**Material provided**
════════════════════

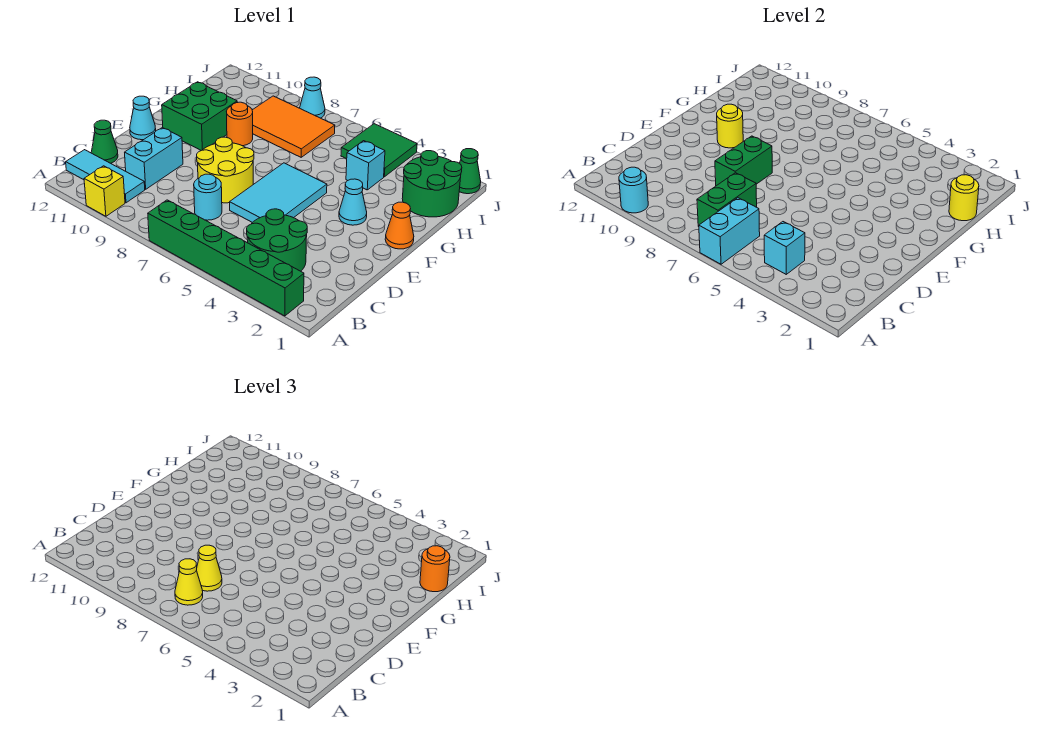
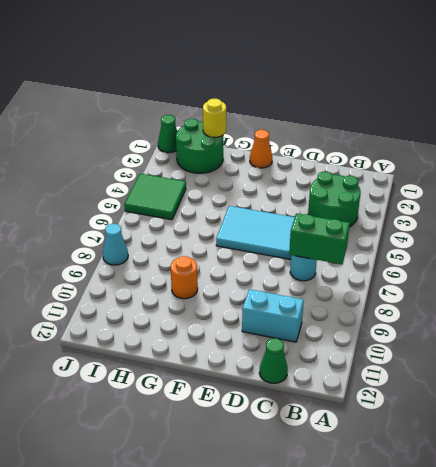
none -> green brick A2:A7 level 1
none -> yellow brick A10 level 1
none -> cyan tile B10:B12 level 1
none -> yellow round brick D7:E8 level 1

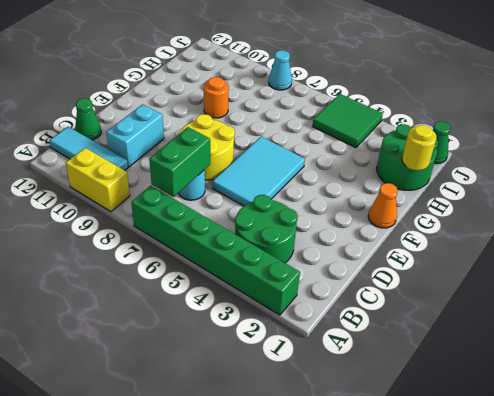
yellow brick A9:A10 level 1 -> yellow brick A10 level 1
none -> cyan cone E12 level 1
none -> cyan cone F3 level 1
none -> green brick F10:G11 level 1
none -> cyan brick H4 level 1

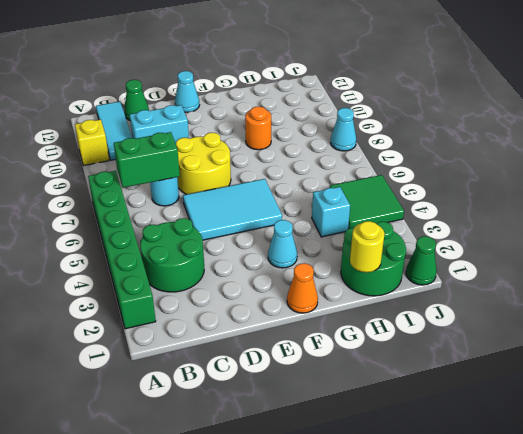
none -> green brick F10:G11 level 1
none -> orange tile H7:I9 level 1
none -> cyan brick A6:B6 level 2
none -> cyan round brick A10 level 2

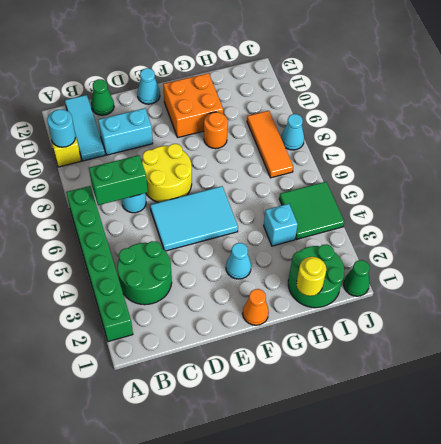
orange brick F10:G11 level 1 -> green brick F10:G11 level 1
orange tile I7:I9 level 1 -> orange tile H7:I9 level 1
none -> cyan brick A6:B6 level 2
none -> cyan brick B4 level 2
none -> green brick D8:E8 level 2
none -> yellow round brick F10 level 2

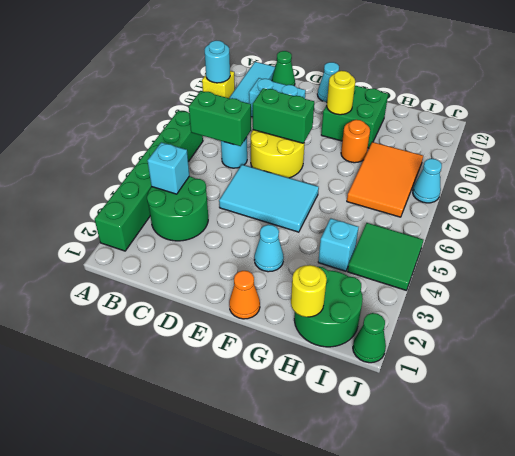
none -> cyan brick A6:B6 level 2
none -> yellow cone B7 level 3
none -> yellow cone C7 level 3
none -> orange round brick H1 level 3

════════════════════

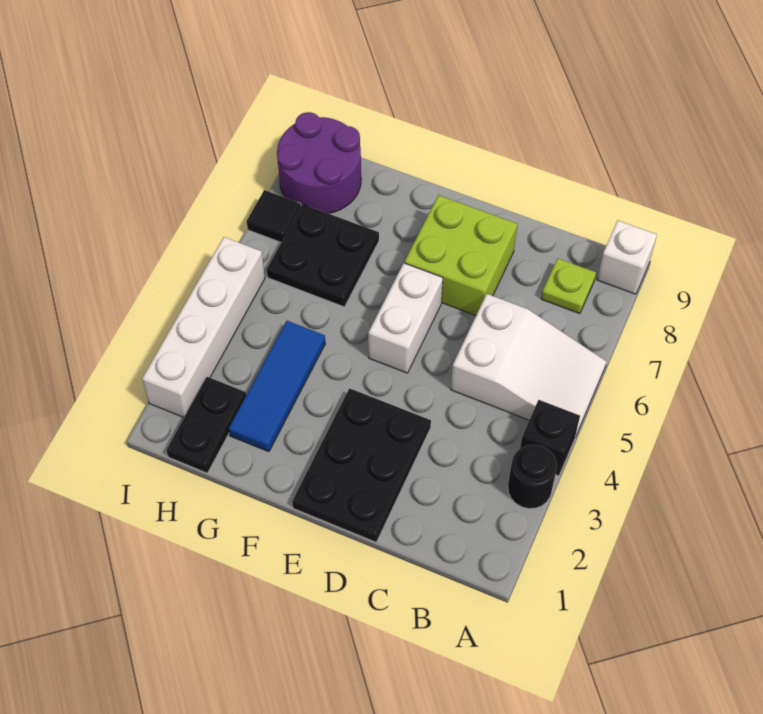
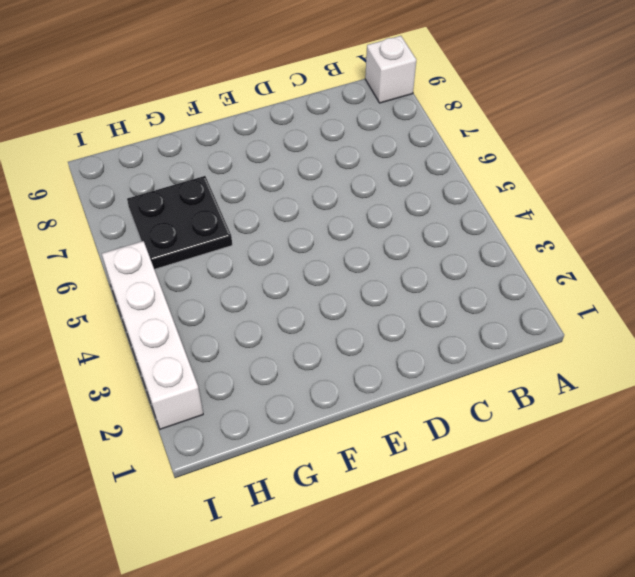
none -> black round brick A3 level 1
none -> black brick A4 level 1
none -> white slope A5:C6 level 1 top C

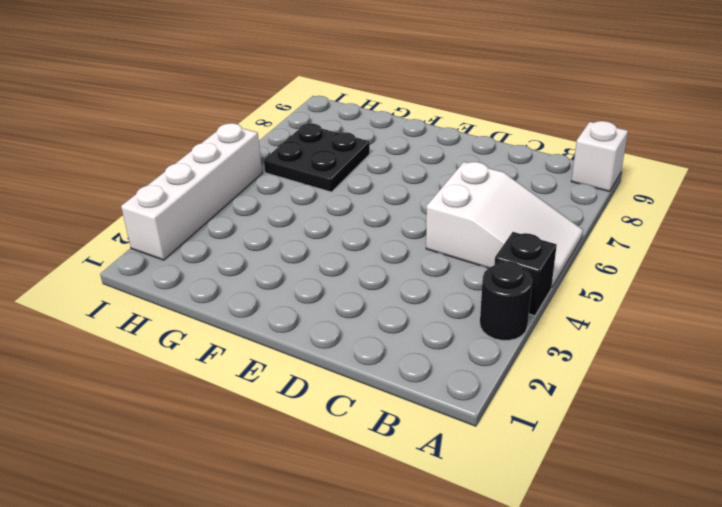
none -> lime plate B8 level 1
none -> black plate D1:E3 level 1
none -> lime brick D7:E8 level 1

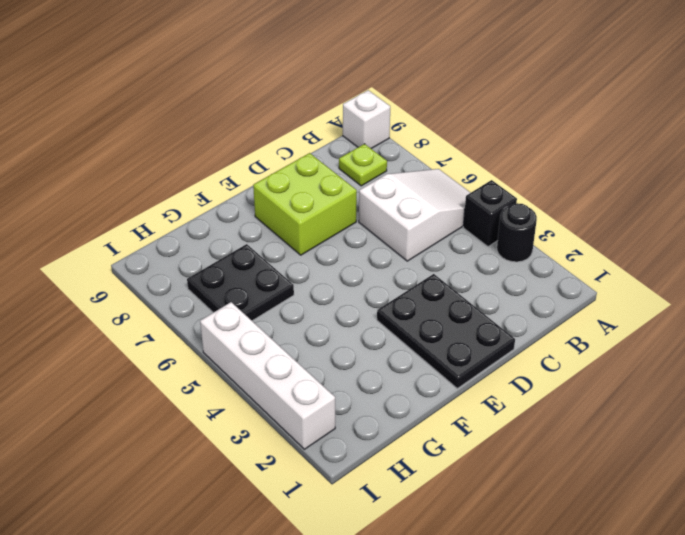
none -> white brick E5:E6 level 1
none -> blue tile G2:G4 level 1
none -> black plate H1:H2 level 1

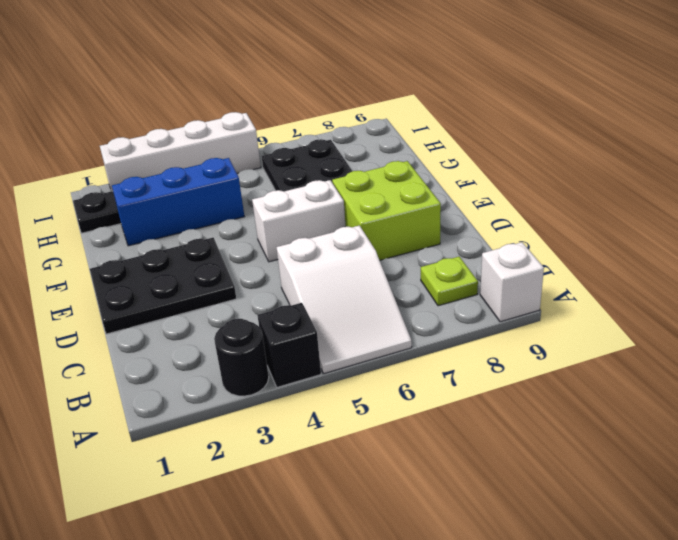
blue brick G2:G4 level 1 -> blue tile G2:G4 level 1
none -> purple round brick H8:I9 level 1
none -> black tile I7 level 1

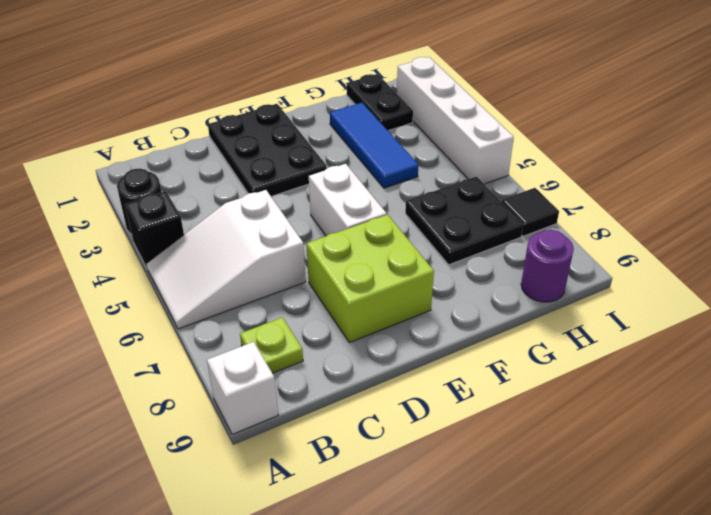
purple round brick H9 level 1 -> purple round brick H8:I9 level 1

════════════════════

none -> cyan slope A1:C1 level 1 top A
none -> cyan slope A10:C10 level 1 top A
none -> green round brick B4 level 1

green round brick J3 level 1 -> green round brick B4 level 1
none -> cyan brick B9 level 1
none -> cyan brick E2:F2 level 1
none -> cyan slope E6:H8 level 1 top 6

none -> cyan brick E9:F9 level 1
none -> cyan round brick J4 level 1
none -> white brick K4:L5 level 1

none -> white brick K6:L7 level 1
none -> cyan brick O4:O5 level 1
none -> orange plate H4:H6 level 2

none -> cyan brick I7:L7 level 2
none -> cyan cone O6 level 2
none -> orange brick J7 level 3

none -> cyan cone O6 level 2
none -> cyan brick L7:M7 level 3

════════════════════

**Your objective**
Using the records above, return word for word the lines that begin at the one containing "none -> green brick A2:A7 level 1" and end at the one containing "none -> orange tile H7:I9 level 1", both of them included and no pictures.

**Response box**
none -> green brick A2:A7 level 1
none -> yellow brick A10 level 1
none -> cyan tile B10:B12 level 1
none -> yellow round brick D7:E8 level 1

yellow brick A9:A10 level 1 -> yellow brick A10 level 1
none -> cyan cone E12 level 1
none -> cyan cone F3 level 1
none -> green brick F10:G11 level 1
none -> cyan brick H4 level 1

none -> green brick F10:G11 level 1
none -> orange tile H7:I9 level 1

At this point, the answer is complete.